Problem statement
Give the number of lines in these entries that contain the string "heart", with no further comment.

Record set
◇ ◇ ◇ ◇ ◇ ◇ ◇

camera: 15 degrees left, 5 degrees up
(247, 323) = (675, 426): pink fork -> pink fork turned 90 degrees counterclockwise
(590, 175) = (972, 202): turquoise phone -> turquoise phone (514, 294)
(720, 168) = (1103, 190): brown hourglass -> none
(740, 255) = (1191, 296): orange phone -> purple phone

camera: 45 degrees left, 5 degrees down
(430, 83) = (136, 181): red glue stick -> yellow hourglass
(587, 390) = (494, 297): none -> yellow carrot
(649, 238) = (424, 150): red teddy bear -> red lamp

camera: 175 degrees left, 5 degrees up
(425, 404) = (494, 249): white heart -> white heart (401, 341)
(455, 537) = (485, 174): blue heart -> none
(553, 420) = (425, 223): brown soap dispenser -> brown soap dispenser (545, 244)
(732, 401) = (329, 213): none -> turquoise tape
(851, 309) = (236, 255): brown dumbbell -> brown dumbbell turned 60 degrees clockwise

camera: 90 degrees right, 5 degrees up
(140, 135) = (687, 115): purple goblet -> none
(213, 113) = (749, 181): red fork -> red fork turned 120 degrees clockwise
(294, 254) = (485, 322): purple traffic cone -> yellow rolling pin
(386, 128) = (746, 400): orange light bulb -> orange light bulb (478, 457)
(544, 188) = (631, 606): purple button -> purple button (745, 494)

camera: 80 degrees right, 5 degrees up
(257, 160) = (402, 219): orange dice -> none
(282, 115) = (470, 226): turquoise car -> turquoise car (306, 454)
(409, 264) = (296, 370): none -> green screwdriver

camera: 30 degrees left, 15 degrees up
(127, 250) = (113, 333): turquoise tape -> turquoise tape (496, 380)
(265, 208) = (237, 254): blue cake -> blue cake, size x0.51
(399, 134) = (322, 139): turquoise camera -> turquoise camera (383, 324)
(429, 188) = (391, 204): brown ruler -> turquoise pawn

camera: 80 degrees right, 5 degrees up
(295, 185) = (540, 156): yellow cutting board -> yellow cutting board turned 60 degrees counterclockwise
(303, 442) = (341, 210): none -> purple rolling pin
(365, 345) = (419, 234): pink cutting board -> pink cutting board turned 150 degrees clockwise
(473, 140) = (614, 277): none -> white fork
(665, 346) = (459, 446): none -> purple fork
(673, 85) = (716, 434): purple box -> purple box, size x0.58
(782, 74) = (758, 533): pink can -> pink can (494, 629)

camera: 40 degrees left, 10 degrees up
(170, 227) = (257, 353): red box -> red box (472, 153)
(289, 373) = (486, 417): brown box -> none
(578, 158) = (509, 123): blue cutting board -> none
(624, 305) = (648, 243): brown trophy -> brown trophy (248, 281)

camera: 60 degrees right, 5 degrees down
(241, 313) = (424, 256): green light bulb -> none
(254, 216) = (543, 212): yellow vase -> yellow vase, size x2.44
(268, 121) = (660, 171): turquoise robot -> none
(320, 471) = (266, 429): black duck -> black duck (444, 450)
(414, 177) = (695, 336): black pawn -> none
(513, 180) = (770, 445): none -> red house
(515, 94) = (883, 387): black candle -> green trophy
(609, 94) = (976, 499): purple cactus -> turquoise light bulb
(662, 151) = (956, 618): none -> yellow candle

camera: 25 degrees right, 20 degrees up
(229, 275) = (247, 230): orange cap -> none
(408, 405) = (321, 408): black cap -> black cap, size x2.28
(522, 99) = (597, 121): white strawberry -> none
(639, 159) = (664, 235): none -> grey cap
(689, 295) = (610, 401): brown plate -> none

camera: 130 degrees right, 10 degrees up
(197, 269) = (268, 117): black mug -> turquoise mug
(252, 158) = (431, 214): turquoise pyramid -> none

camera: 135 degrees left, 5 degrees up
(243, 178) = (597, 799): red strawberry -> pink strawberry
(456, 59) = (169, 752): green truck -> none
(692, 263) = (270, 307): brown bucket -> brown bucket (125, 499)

◇ ◇ ◇ ◇ ◇ ◇ ◇

Output of the task
2